From the entries below, extract every line that includes the word "depth".

[DATA SECTION Boundary: Start]

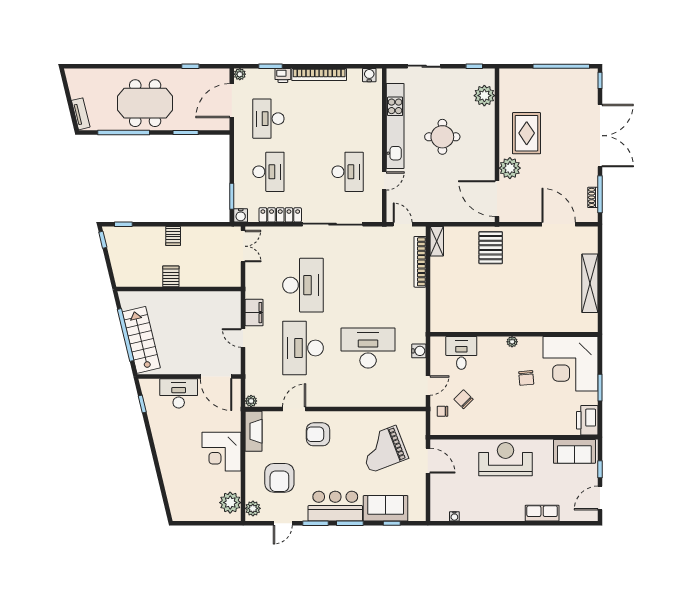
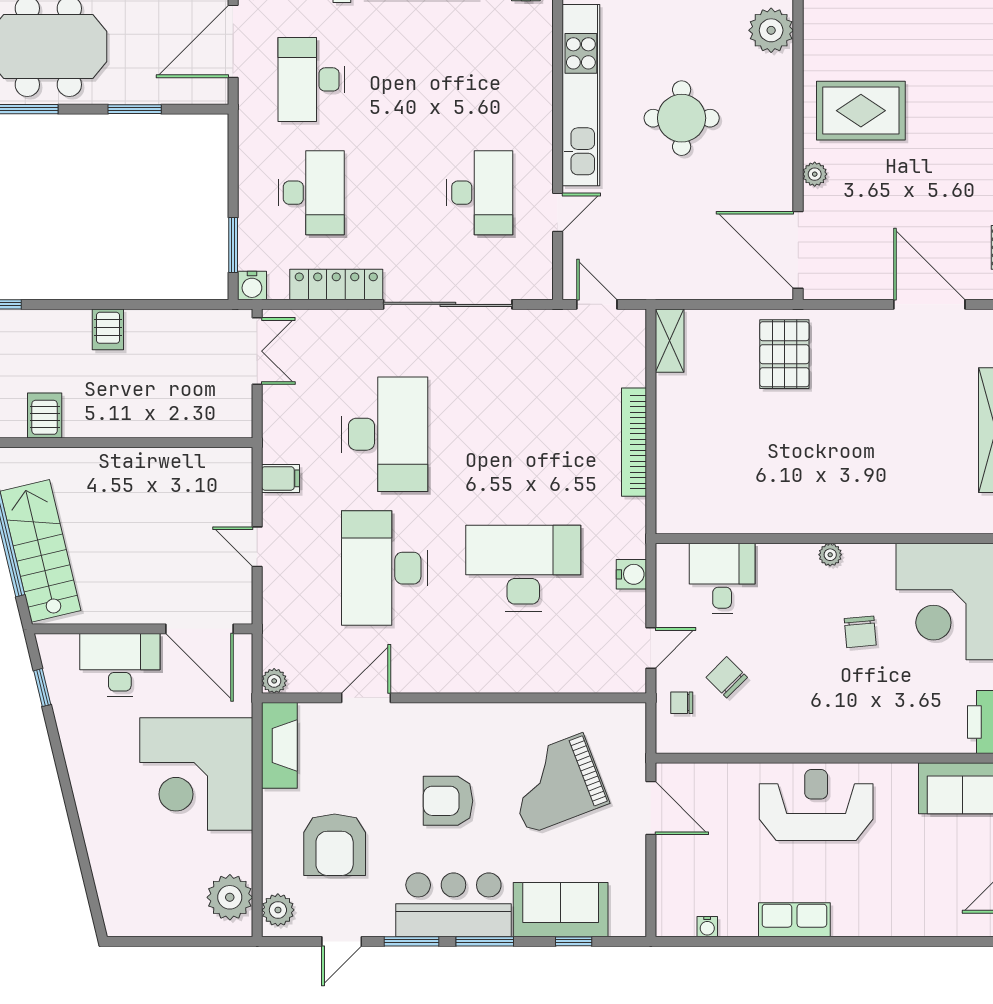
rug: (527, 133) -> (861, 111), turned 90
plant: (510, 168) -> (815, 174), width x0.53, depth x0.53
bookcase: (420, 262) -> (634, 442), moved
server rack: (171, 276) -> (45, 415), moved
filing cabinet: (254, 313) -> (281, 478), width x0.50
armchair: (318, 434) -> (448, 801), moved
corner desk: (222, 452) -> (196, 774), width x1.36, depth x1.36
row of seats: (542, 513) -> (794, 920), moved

[DATA SECTION Boundary: End]
[DATA SECTION Boundary: Start]

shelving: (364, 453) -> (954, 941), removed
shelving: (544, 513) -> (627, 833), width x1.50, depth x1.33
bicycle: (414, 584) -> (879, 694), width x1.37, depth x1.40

[DATA SECTION Boundary: End]

YOUR RESPONSE —
plant: (510, 168) -> (815, 174), width x0.53, depth x0.53
corner desk: (222, 452) -> (196, 774), width x1.36, depth x1.36
shelving: (544, 513) -> (627, 833), width x1.50, depth x1.33
bicycle: (414, 584) -> (879, 694), width x1.37, depth x1.40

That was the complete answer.